*Directions for this task:* From the line with "purple L-shape: (470, 139)" through the line with "red diamond: (145, 611) -> (42, 520), moved", inclusive, return each line of the data below exactly and leave the rest out.

*Extracted information:*
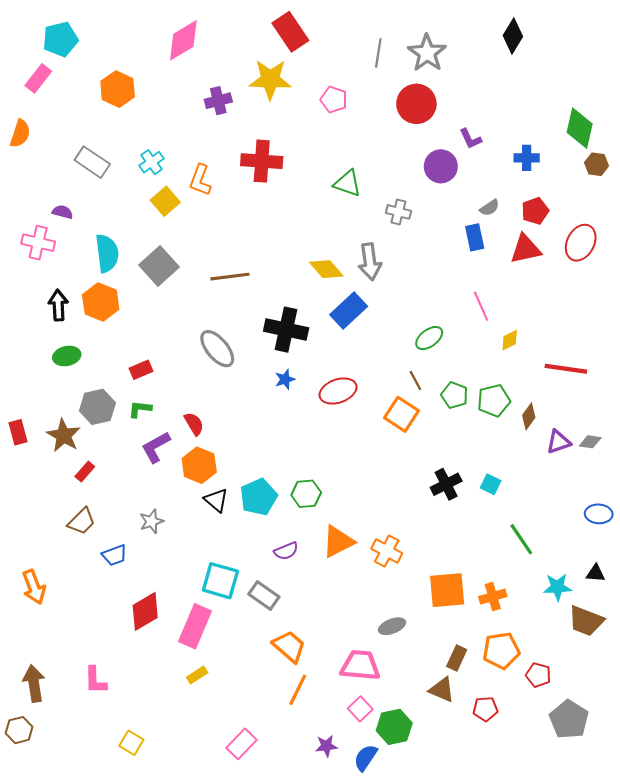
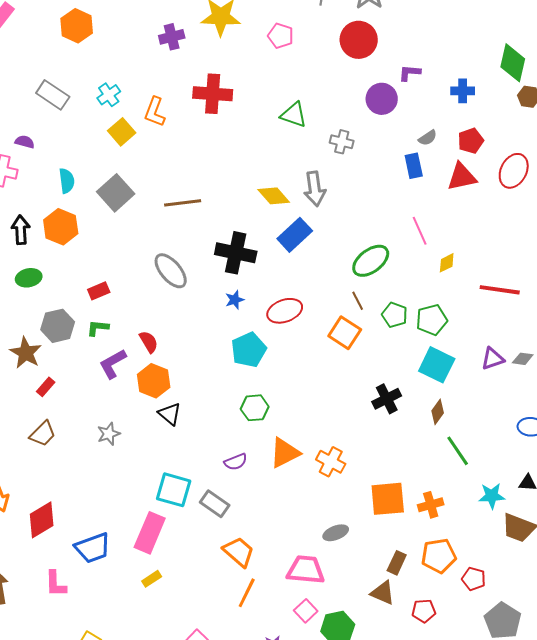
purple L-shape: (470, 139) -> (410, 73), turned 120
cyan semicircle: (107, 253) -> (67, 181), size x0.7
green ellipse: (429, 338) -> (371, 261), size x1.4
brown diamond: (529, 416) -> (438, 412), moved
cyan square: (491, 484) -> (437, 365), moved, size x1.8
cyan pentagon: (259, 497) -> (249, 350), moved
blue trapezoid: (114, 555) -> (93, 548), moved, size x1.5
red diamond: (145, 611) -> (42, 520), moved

...

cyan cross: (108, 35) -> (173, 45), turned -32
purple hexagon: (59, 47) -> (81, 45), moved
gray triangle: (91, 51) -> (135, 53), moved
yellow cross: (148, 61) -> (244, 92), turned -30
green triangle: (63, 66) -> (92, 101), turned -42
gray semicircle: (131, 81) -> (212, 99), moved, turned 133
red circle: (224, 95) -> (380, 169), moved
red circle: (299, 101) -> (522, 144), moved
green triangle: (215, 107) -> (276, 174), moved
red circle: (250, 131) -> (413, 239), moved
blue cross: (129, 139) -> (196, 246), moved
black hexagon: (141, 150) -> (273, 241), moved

*Solution to the exercise:*
purple L-shape: (470, 139) -> (410, 73), turned 120
cyan semicircle: (107, 253) -> (67, 181), size x0.7
green ellipse: (429, 338) -> (371, 261), size x1.4
brown diamond: (529, 416) -> (438, 412), moved
cyan square: (491, 484) -> (437, 365), moved, size x1.8
cyan pentagon: (259, 497) -> (249, 350), moved
blue trapezoid: (114, 555) -> (93, 548), moved, size x1.5
red diamond: (145, 611) -> (42, 520), moved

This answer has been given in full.